(Work item): Copy the lines word for word. Begin at the line that contains "(447, 278) = (234, 369): green" and end with the final line of the data.

(Data shown):
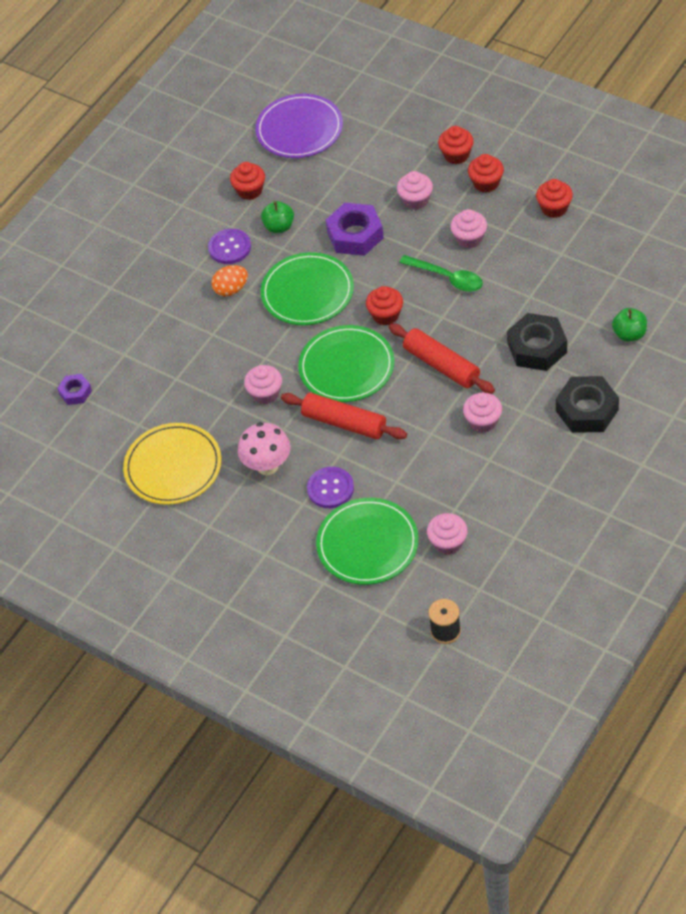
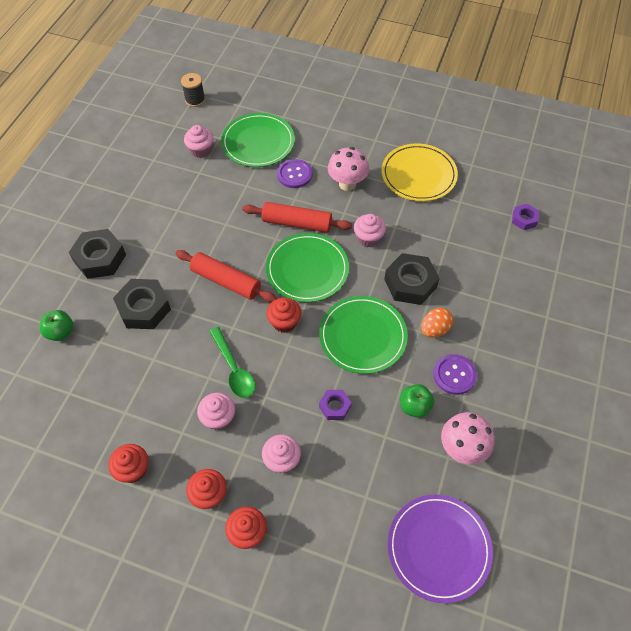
camera: 160 degrees right, 5 degrees up
(237, 337) = (410, 283): none -> black nut
(250, 190) = (462, 449): red cupcake -> pink mushroom
(355, 235) = (335, 406): purple nut -> purple nut, size x0.55
(447, 278) = (234, 369): green spoon -> green spoon turned 135 degrees counterclockwise
(483, 421) = (185, 238): pink cupcake -> none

(Response area):
(447, 278) = (234, 369): green spoon -> green spoon turned 135 degrees counterclockwise
(483, 421) = (185, 238): pink cupcake -> none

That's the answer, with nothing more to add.